+++ DATA LISTING +++

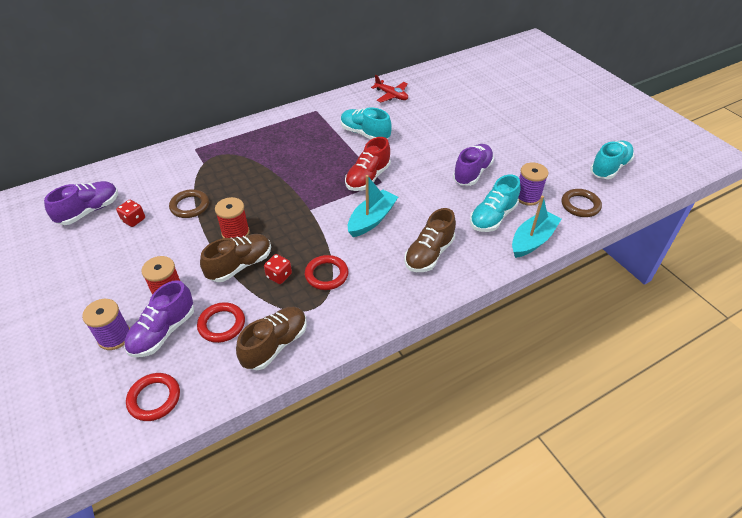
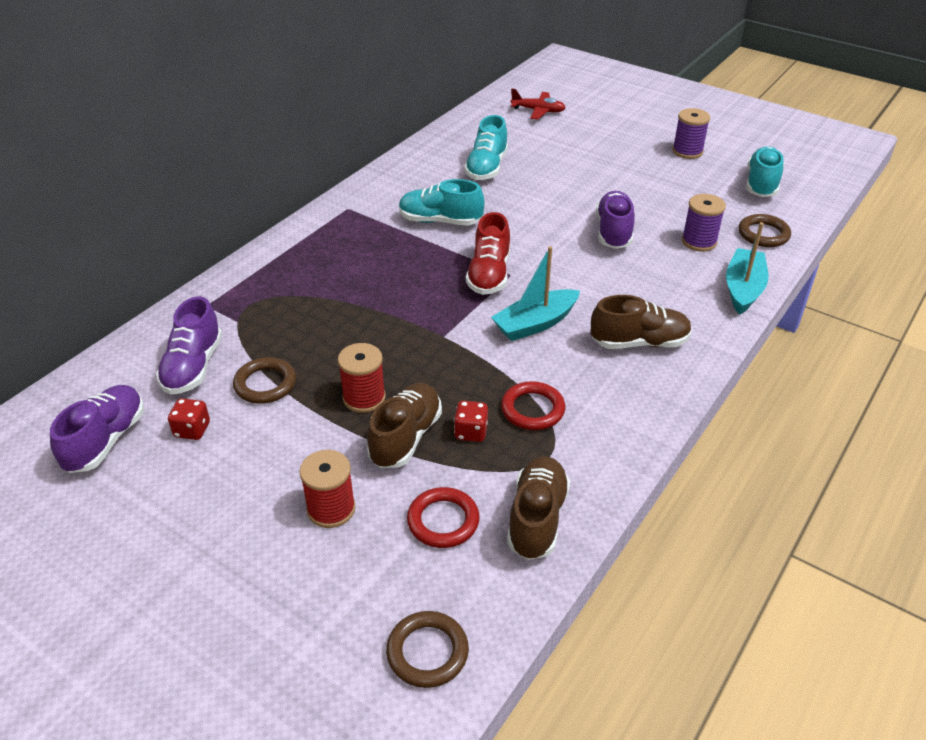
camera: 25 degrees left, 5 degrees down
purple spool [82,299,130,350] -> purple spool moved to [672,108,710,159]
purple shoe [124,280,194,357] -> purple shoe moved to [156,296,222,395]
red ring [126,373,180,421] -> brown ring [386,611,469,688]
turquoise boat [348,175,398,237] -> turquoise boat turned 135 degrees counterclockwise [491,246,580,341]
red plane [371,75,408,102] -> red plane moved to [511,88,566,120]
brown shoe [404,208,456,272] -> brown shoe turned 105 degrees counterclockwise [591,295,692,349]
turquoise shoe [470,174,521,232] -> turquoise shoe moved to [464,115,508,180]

+++
+++ DATA LISTING +++

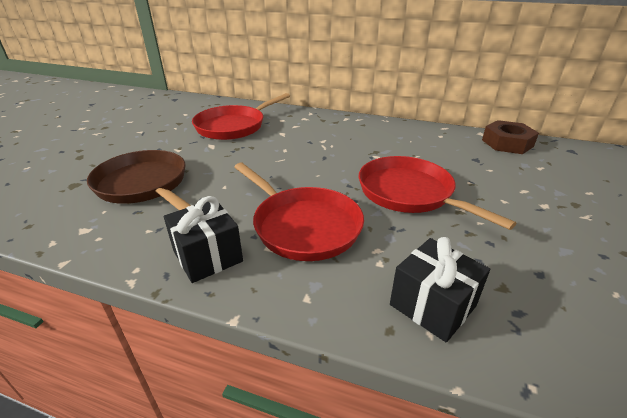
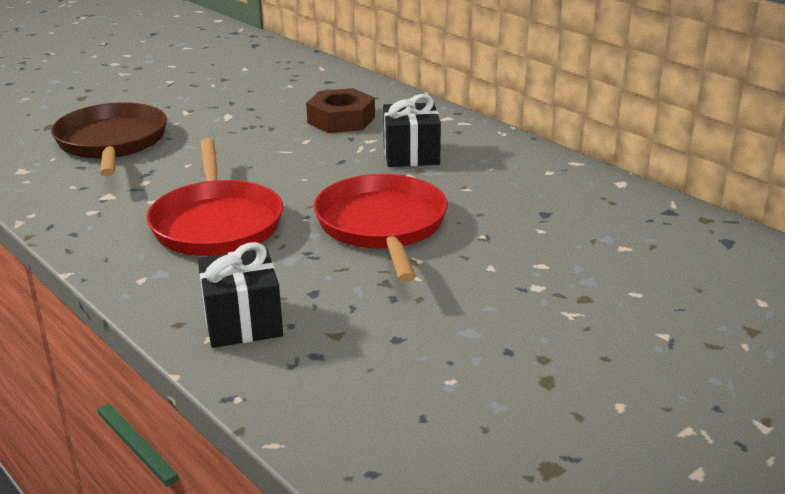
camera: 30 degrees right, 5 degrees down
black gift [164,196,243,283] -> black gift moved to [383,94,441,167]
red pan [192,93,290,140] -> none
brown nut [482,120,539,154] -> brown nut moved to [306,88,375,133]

+++
+++ DATA LISTING +++

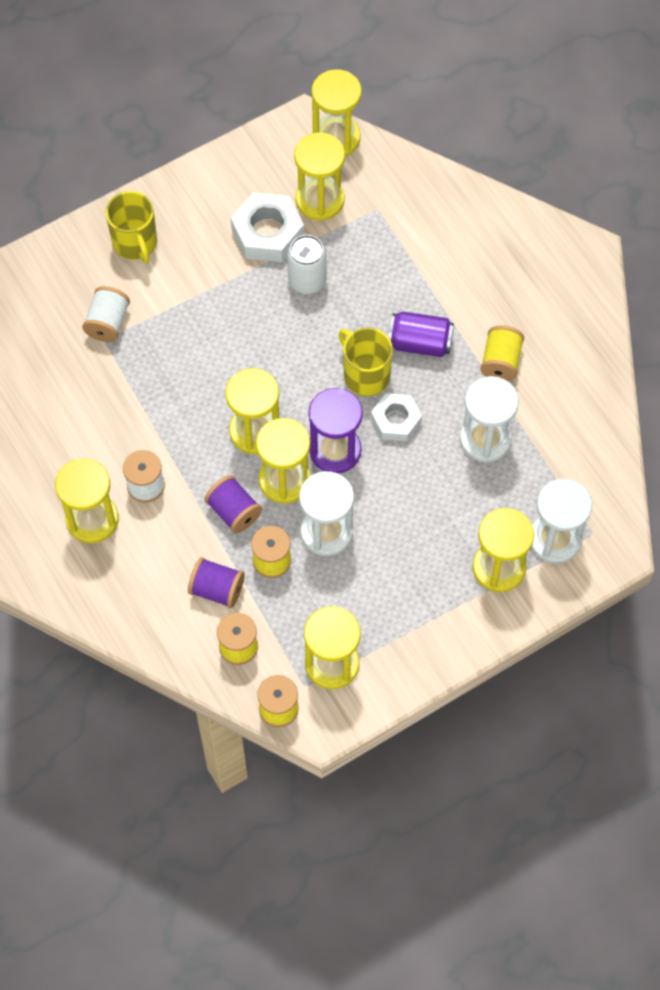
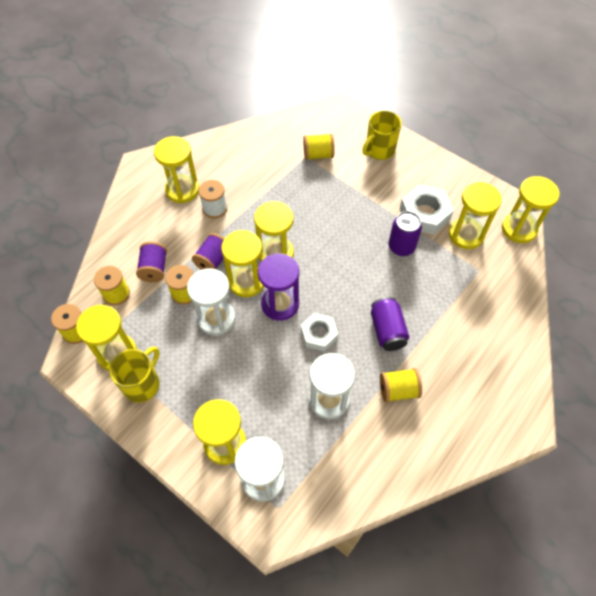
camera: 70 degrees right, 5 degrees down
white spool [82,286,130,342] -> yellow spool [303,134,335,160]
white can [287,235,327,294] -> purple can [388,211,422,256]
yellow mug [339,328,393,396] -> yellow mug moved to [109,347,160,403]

+++

TRY IT: Lines holding the word "purple" in the entries above are the ones to pull out. Copy them all.

COMPLETED EXERCISE:
purple spool [82,299,130,350] -> purple spool moved to [672,108,710,159]
purple shoe [124,280,194,357] -> purple shoe moved to [156,296,222,395]
white can [287,235,327,294] -> purple can [388,211,422,256]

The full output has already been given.